An exact reproduction of the records is required, with all images left out.

┌────────

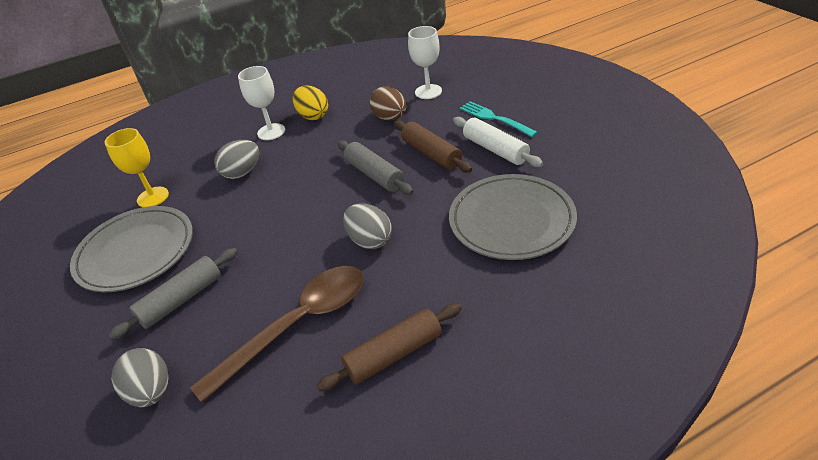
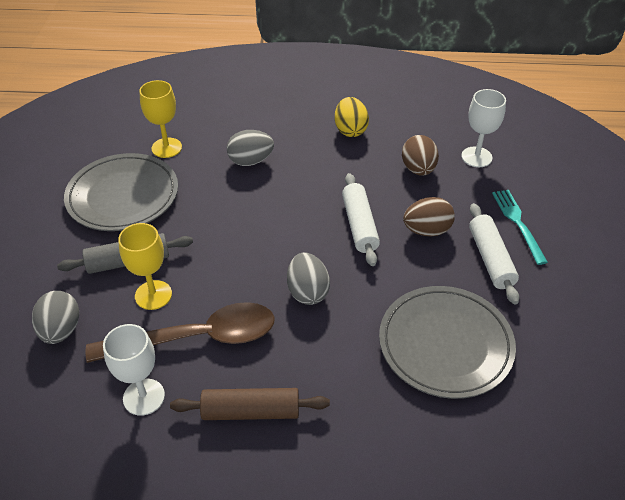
camera: 25 degrees right, 5 degrees up
white goblet [238,66,285,140] -> white goblet moved to [103,324,165,416]
grey rolling pin [338,140,413,195] -> white rolling pin [342,173,380,266]
brown rolling pin [394,120,472,173] -> brown egg [403,197,455,236]
none -> yellow goblet [118,223,172,310]

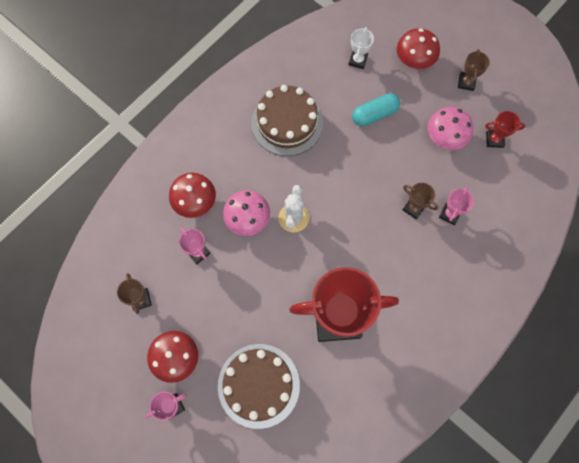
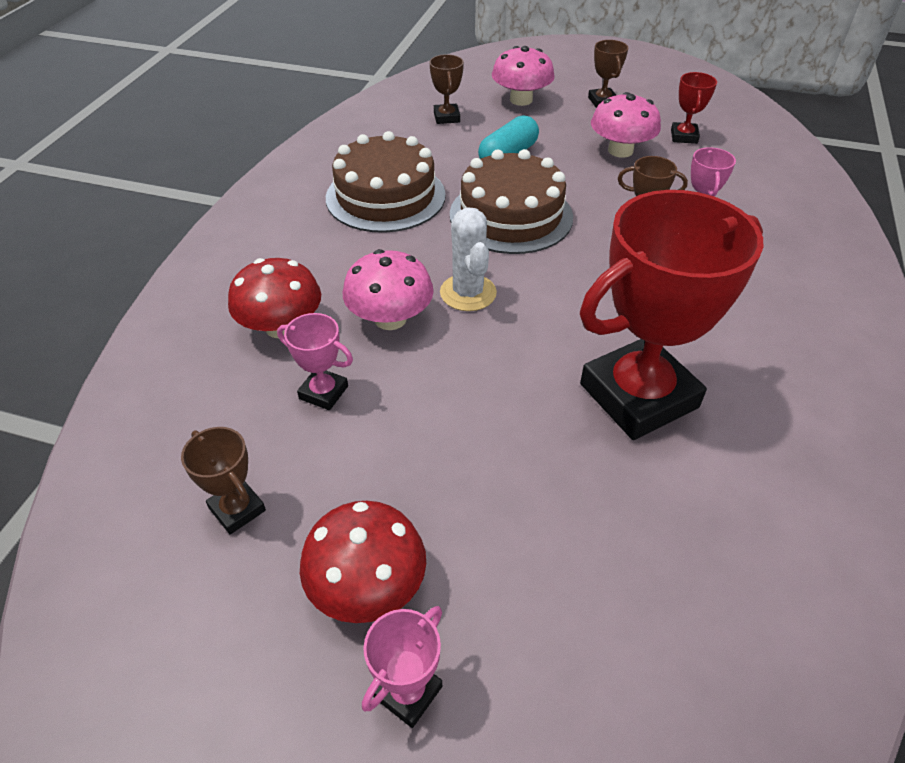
camera: 25 degrees left, 25 degrees down
brown cake [218,344,300,429] -> brown cake moved to [450,149,573,254]
white trophy [349,27,374,69] -> brown trophy [429,54,464,124]
red mushroom [397,28,440,69] -> pink mushroom [492,46,555,106]
red trophy [485,111,525,148] -> red trophy turned 60 degrees counterclockwise [671,72,717,144]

└────────

Answer to the exercise:
camera: 25 degrees right, 5 degrees up
white goblet [238,66,285,140] -> white goblet moved to [103,324,165,416]
grey rolling pin [338,140,413,195] -> white rolling pin [342,173,380,266]
brown rolling pin [394,120,472,173] -> brown egg [403,197,455,236]
none -> yellow goblet [118,223,172,310]

camera: 25 degrees left, 25 degrees down
brown cake [218,344,300,429] -> brown cake moved to [450,149,573,254]
white trophy [349,27,374,69] -> brown trophy [429,54,464,124]
red mushroom [397,28,440,69] -> pink mushroom [492,46,555,106]
red trophy [485,111,525,148] -> red trophy turned 60 degrees counterclockwise [671,72,717,144]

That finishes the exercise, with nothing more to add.